▶ [Work item]
The expected output is a copy of every line in the records with the string "plate".

▶ [Entries supplied]
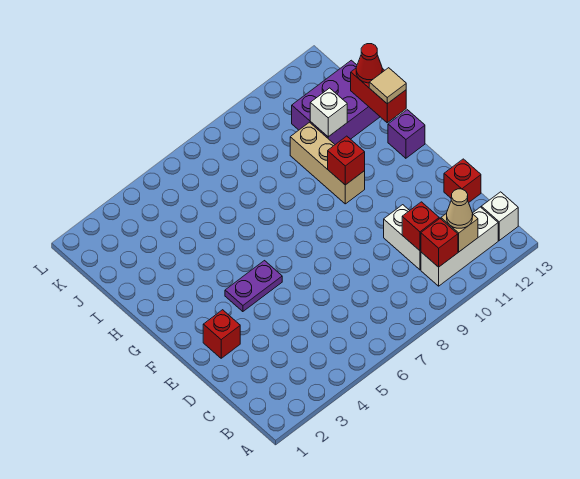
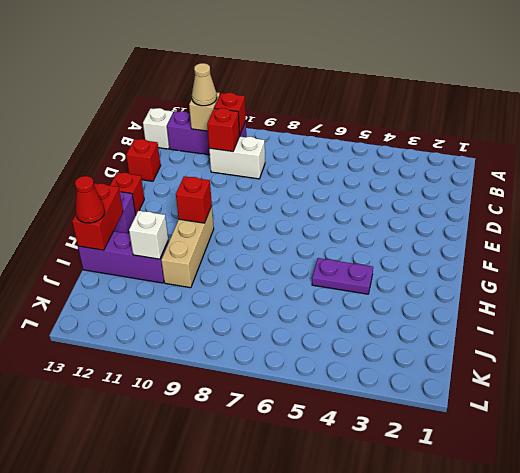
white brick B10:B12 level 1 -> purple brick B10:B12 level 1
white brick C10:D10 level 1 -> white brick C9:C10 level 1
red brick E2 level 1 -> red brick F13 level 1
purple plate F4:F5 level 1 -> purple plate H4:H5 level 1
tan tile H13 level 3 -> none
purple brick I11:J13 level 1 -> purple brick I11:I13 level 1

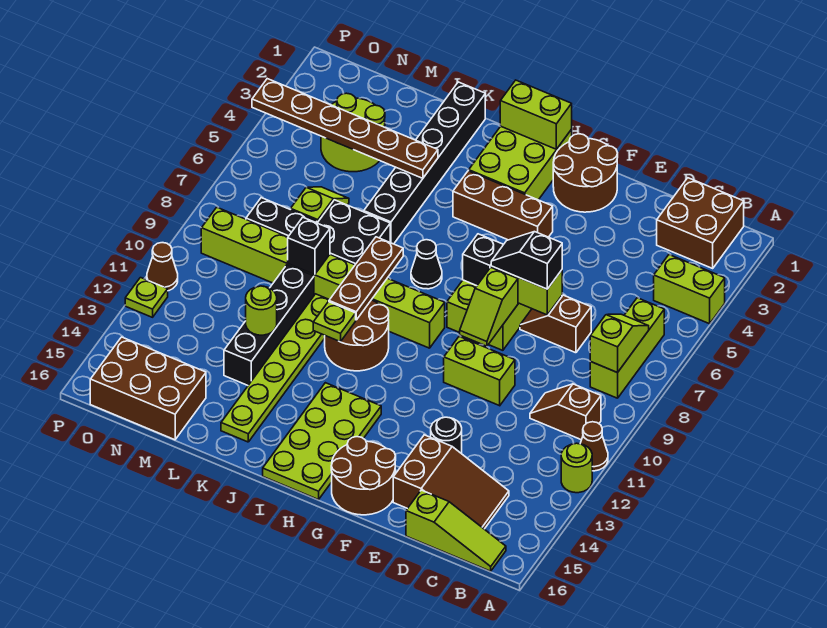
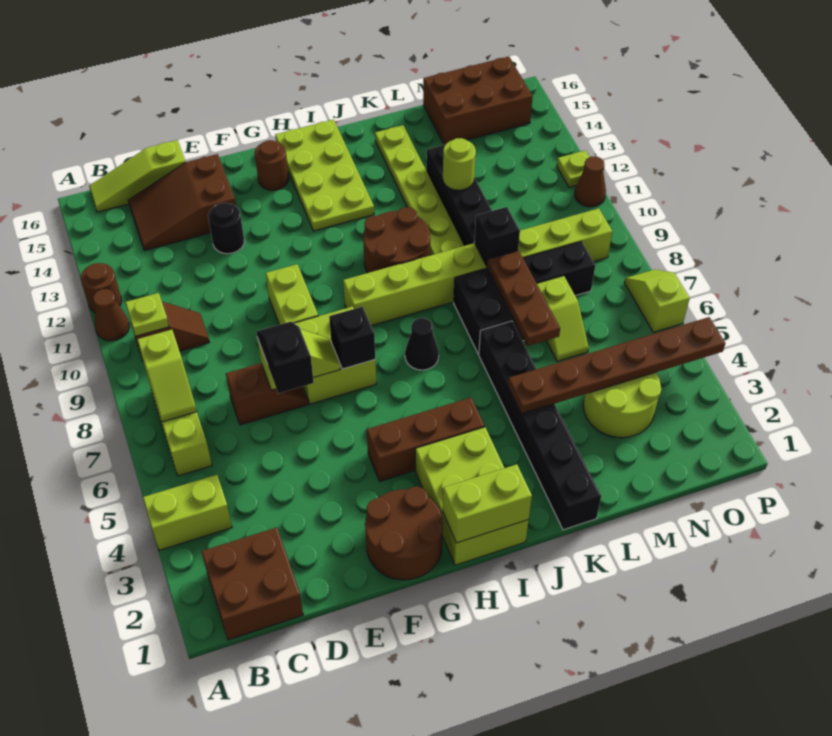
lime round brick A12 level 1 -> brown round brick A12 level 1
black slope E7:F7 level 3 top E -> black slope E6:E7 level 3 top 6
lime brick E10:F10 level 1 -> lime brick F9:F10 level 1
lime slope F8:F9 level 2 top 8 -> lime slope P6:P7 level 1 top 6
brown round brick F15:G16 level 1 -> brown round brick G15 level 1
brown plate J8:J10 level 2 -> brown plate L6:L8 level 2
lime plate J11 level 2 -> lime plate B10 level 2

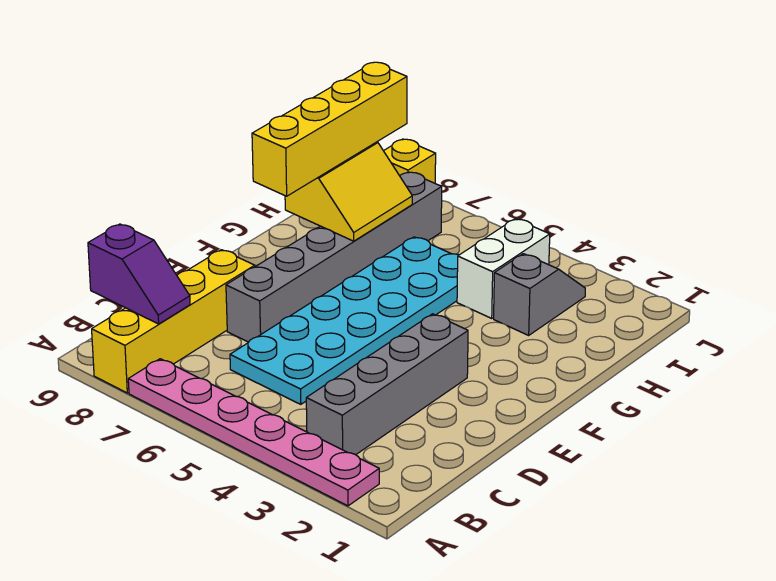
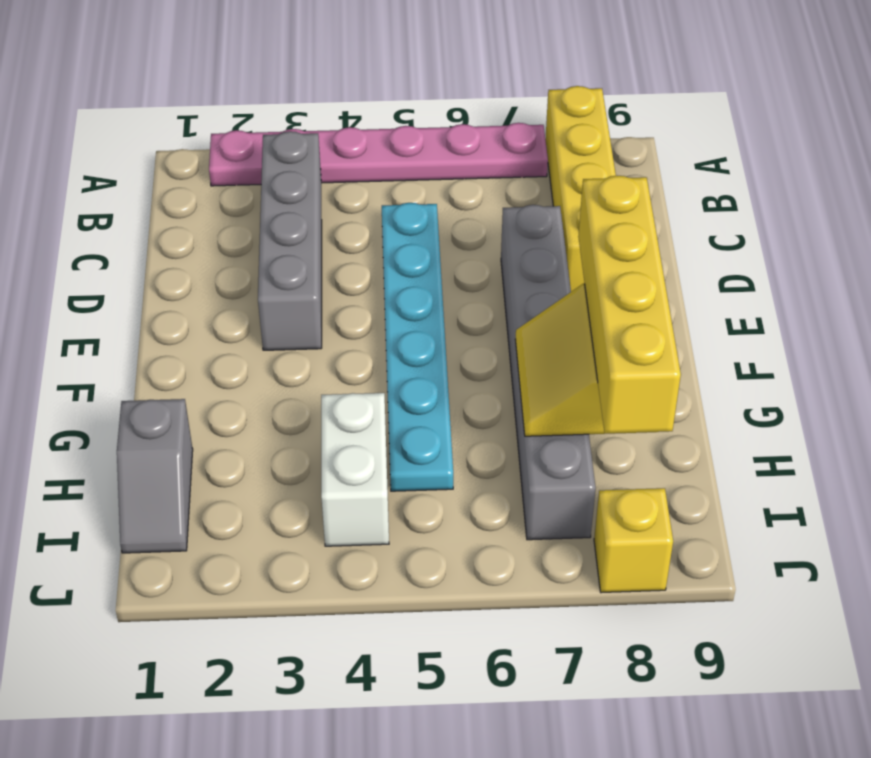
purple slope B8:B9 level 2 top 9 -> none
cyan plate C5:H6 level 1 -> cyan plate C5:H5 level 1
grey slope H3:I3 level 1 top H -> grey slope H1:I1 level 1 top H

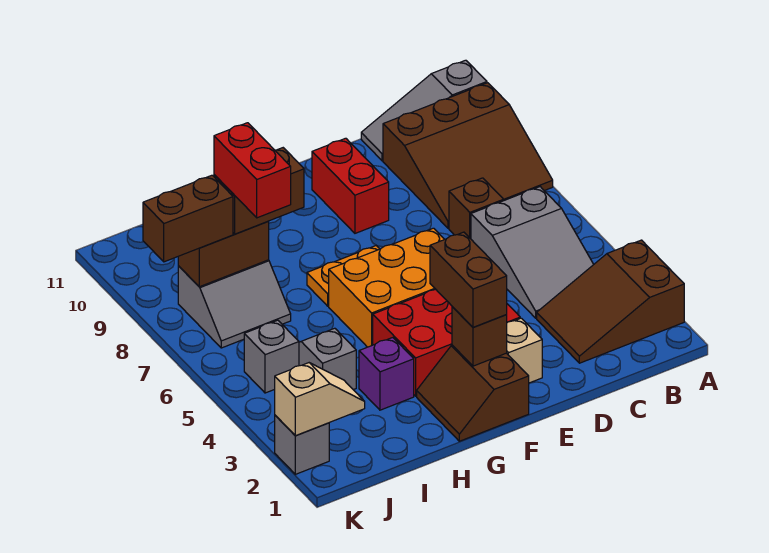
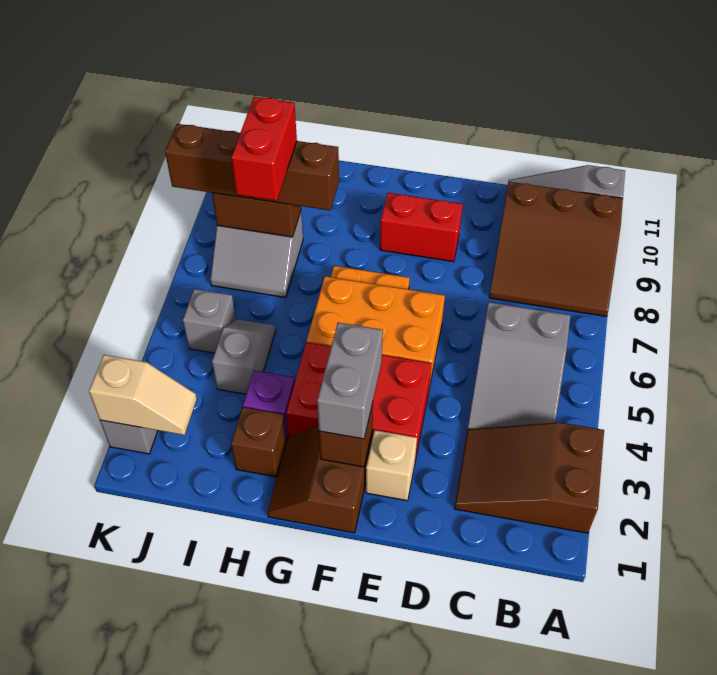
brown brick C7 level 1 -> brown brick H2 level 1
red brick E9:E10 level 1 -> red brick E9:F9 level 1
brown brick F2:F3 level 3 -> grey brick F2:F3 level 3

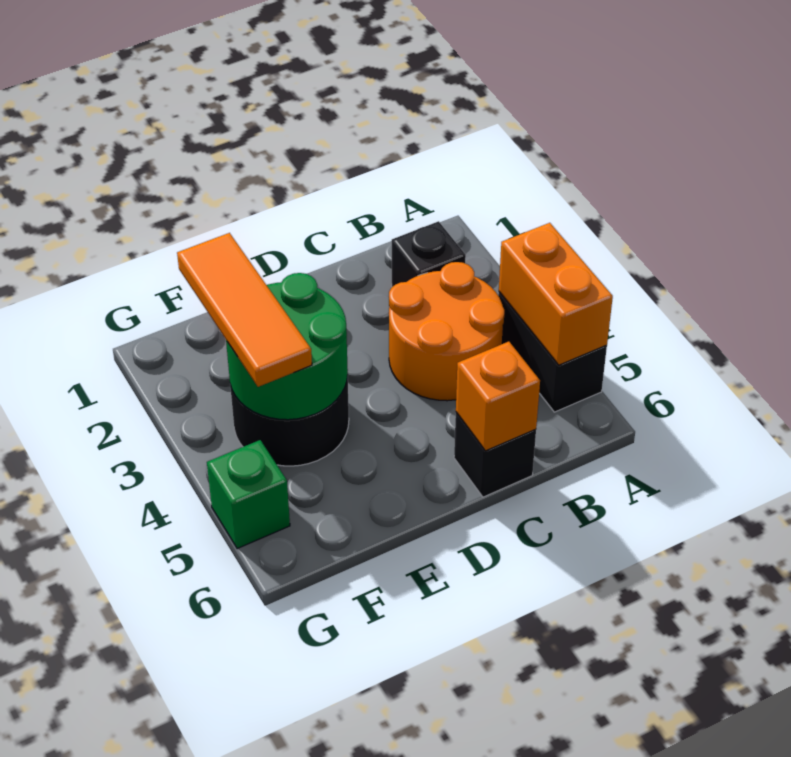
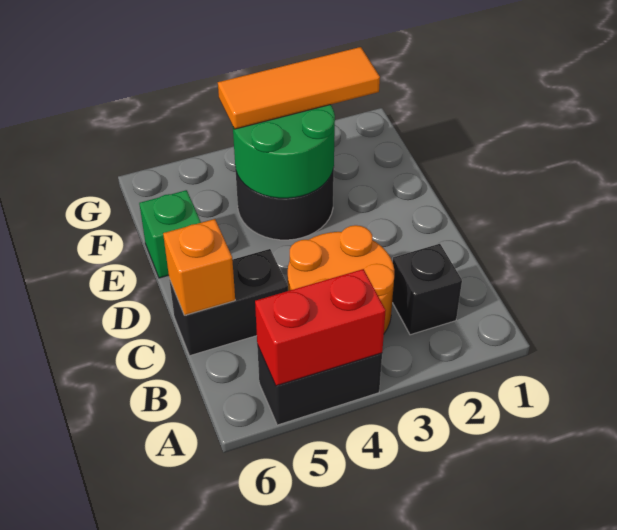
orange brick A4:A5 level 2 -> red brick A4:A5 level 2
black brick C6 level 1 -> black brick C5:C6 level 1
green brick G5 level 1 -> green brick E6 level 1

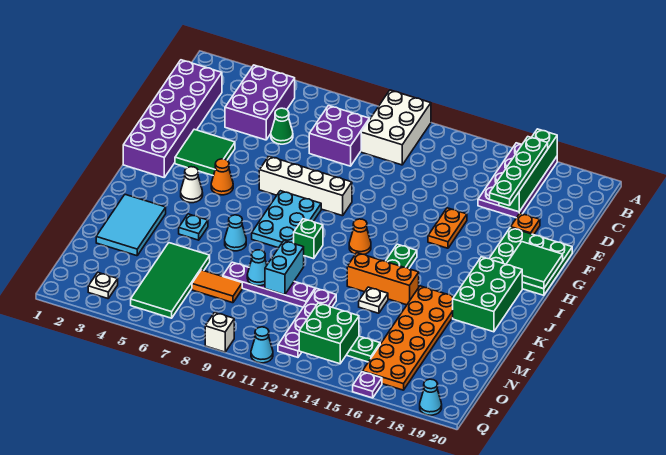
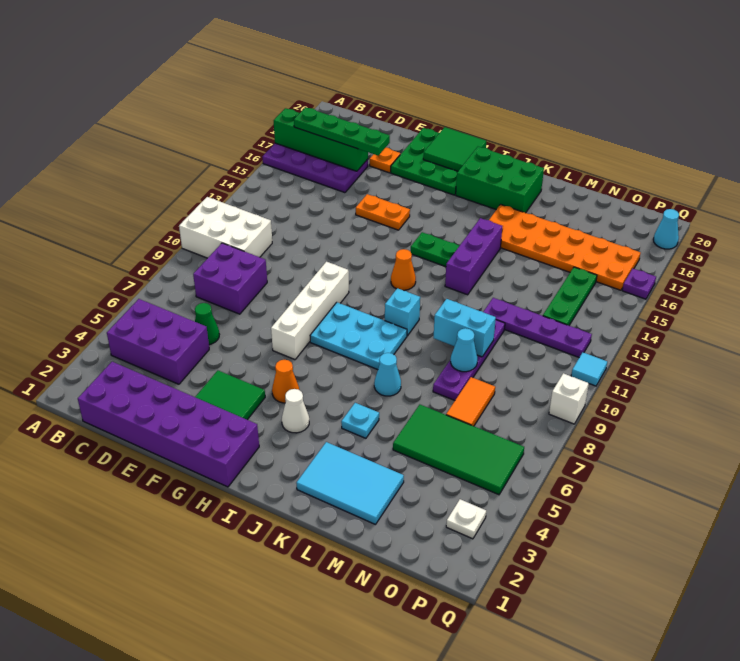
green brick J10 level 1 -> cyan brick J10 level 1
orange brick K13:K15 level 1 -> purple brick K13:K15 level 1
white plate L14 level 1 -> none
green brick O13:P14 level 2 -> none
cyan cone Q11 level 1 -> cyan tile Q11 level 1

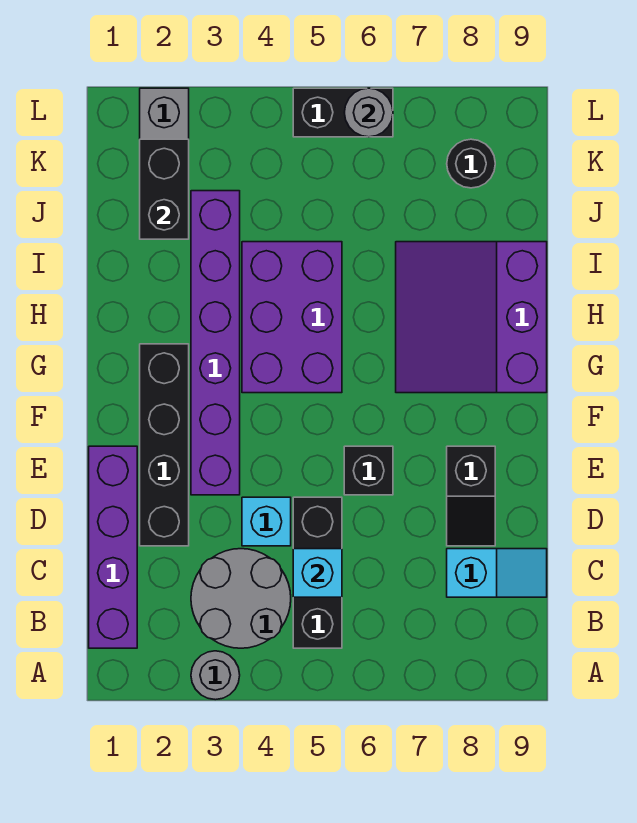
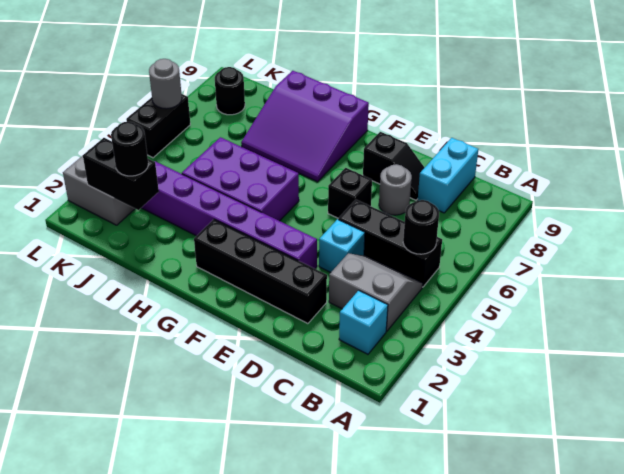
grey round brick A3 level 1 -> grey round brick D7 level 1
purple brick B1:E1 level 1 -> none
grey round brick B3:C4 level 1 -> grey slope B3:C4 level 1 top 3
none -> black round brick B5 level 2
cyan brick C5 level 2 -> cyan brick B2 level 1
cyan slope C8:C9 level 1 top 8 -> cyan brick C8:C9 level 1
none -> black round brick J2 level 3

▶ [Final answer]
purple plate F4:F5 level 1 -> purple plate H4:H5 level 1
brown plate J8:J10 level 2 -> brown plate L6:L8 level 2
lime plate J11 level 2 -> lime plate B10 level 2
cyan plate C5:H6 level 1 -> cyan plate C5:H5 level 1
white plate L14 level 1 -> none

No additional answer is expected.